WRITTEN TASK: Rewrite the lines below as a numbered list, skipping any blank lines and leaving out the pictures.
┌────────
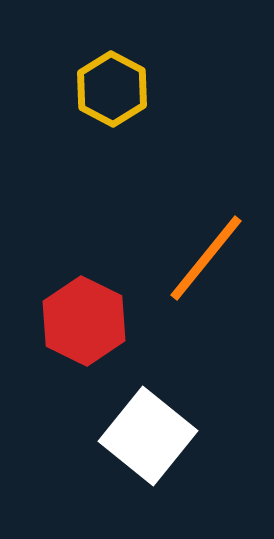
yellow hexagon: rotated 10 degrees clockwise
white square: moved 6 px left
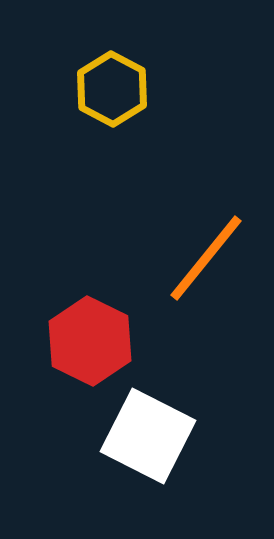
red hexagon: moved 6 px right, 20 px down
white square: rotated 12 degrees counterclockwise
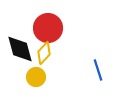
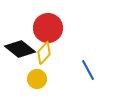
black diamond: rotated 36 degrees counterclockwise
blue line: moved 10 px left; rotated 10 degrees counterclockwise
yellow circle: moved 1 px right, 2 px down
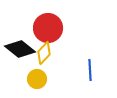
blue line: moved 2 px right; rotated 25 degrees clockwise
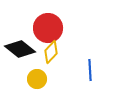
yellow diamond: moved 7 px right, 1 px up
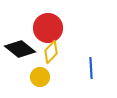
blue line: moved 1 px right, 2 px up
yellow circle: moved 3 px right, 2 px up
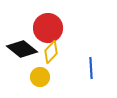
black diamond: moved 2 px right
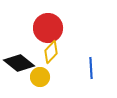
black diamond: moved 3 px left, 14 px down
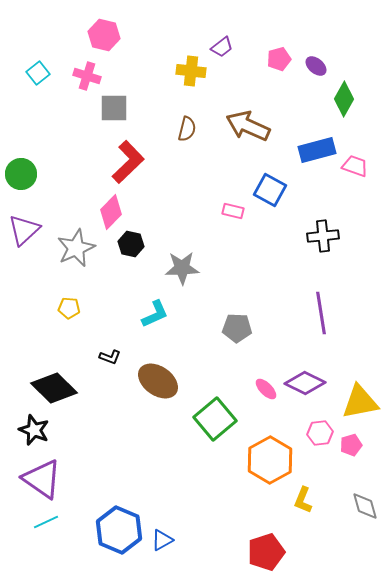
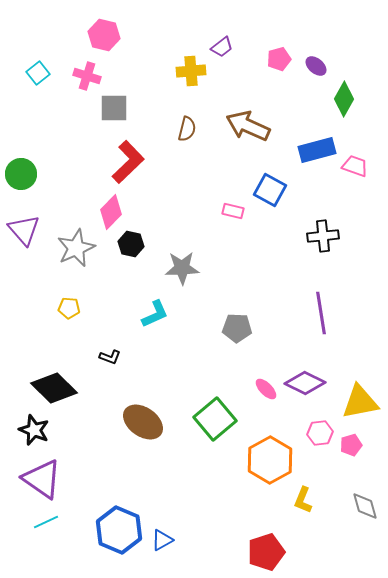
yellow cross at (191, 71): rotated 12 degrees counterclockwise
purple triangle at (24, 230): rotated 28 degrees counterclockwise
brown ellipse at (158, 381): moved 15 px left, 41 px down
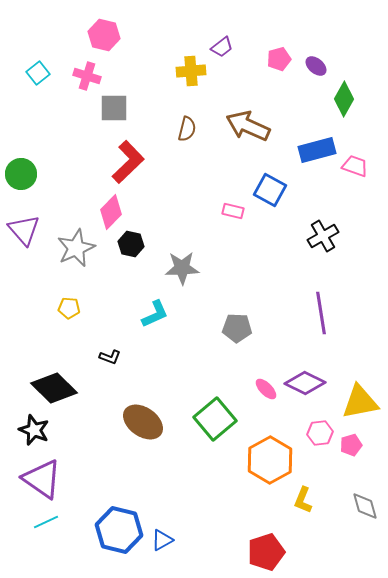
black cross at (323, 236): rotated 24 degrees counterclockwise
blue hexagon at (119, 530): rotated 9 degrees counterclockwise
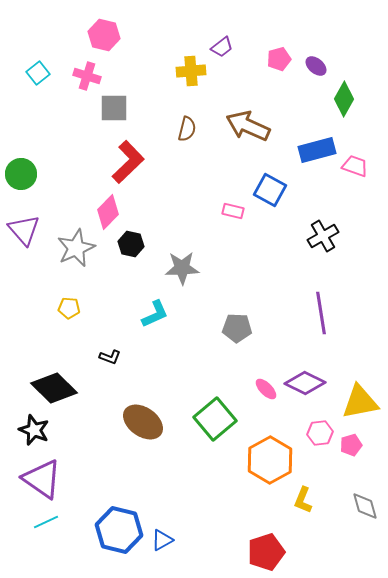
pink diamond at (111, 212): moved 3 px left
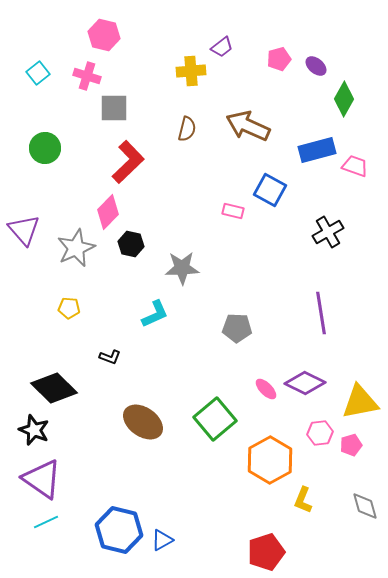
green circle at (21, 174): moved 24 px right, 26 px up
black cross at (323, 236): moved 5 px right, 4 px up
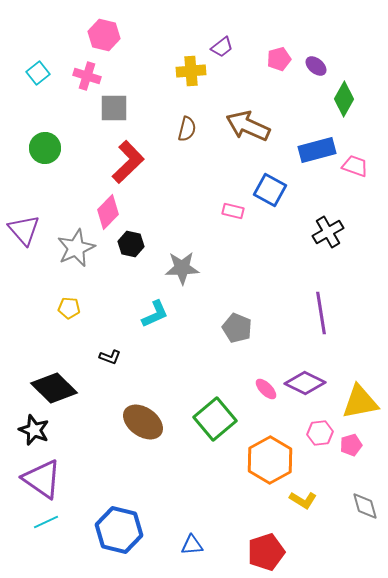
gray pentagon at (237, 328): rotated 20 degrees clockwise
yellow L-shape at (303, 500): rotated 80 degrees counterclockwise
blue triangle at (162, 540): moved 30 px right, 5 px down; rotated 25 degrees clockwise
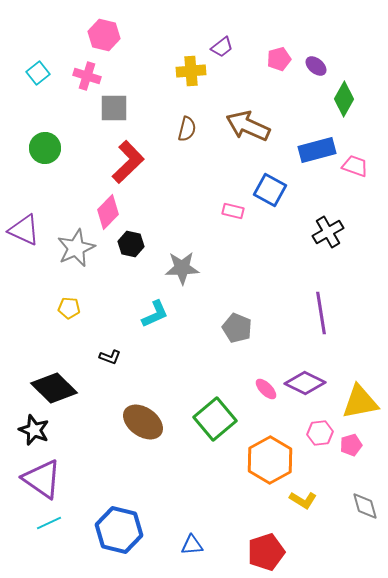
purple triangle at (24, 230): rotated 24 degrees counterclockwise
cyan line at (46, 522): moved 3 px right, 1 px down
└────────
EXERCISE OUTPUT:
1. yellow hexagon: rotated 10 degrees clockwise
2. white square: moved 6 px left
3. red hexagon: moved 6 px right, 20 px down
4. white square: rotated 12 degrees counterclockwise
5. black diamond: rotated 36 degrees counterclockwise
6. blue line: moved 10 px left; rotated 10 degrees counterclockwise
7. yellow circle: moved 1 px right, 2 px down
8. blue line: moved 2 px right; rotated 25 degrees clockwise
9. yellow diamond: moved 7 px right, 1 px up
10. blue line: moved 1 px right, 2 px up
11. yellow circle: moved 3 px right, 2 px up
12. black diamond: moved 2 px right
13. black diamond: moved 3 px left, 14 px down
14. yellow cross at (191, 71): rotated 12 degrees counterclockwise
15. purple triangle at (24, 230): rotated 28 degrees counterclockwise
16. brown ellipse at (158, 381): moved 15 px left, 41 px down
17. black cross at (323, 236): rotated 24 degrees counterclockwise
18. blue hexagon at (119, 530): rotated 9 degrees counterclockwise
19. pink diamond at (111, 212): moved 3 px left
20. green circle at (21, 174): moved 24 px right, 26 px up
21. black cross at (323, 236): moved 5 px right, 4 px up
22. gray pentagon at (237, 328): rotated 20 degrees clockwise
23. yellow L-shape at (303, 500): rotated 80 degrees counterclockwise
24. blue triangle at (162, 540): moved 30 px right, 5 px down; rotated 25 degrees clockwise
25. purple triangle at (24, 230): rotated 24 degrees counterclockwise
26. cyan line at (46, 522): moved 3 px right, 1 px down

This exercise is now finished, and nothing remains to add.